━━━━━ Given data ━━━━━

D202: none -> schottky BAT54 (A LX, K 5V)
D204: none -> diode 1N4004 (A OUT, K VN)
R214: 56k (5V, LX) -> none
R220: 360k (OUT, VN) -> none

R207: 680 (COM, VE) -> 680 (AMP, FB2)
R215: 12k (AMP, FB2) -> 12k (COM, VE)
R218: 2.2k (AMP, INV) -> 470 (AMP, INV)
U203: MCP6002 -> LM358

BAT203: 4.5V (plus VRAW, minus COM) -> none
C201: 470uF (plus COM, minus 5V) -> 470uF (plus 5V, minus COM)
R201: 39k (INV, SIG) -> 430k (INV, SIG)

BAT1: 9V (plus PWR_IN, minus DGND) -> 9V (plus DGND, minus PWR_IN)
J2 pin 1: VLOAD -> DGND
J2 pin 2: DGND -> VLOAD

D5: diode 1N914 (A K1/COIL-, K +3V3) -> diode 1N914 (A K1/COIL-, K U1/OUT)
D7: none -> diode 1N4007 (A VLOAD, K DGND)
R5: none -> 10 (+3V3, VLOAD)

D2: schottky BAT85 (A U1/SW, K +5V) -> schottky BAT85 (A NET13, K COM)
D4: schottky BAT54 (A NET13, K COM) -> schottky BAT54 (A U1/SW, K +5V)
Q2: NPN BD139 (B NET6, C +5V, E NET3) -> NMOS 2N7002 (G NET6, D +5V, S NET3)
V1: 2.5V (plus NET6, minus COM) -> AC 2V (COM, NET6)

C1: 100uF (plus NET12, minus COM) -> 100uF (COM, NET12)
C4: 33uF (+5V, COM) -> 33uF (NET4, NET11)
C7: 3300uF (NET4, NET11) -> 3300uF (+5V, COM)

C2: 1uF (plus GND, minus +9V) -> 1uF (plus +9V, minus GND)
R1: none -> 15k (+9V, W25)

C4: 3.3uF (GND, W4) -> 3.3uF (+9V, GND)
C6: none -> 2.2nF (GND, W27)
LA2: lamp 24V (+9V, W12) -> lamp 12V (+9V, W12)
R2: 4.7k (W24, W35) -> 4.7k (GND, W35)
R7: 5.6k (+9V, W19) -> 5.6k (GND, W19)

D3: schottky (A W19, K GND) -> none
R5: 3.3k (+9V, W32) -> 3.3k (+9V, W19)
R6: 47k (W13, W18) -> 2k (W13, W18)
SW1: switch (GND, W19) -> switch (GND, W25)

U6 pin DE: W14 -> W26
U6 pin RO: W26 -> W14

━━━━━

Return exactly the lines in the records above, beginning with the one that holds "C2: 1uF (plus" and ending with the last.

C2: 1uF (plus GND, minus +9V) -> 1uF (plus +9V, minus GND)
R1: none -> 15k (+9V, W25)

C4: 3.3uF (GND, W4) -> 3.3uF (+9V, GND)
C6: none -> 2.2nF (GND, W27)
LA2: lamp 24V (+9V, W12) -> lamp 12V (+9V, W12)
R2: 4.7k (W24, W35) -> 4.7k (GND, W35)
R7: 5.6k (+9V, W19) -> 5.6k (GND, W19)

D3: schottky (A W19, K GND) -> none
R5: 3.3k (+9V, W32) -> 3.3k (+9V, W19)
R6: 47k (W13, W18) -> 2k (W13, W18)
SW1: switch (GND, W19) -> switch (GND, W25)

U6 pin DE: W14 -> W26
U6 pin RO: W26 -> W14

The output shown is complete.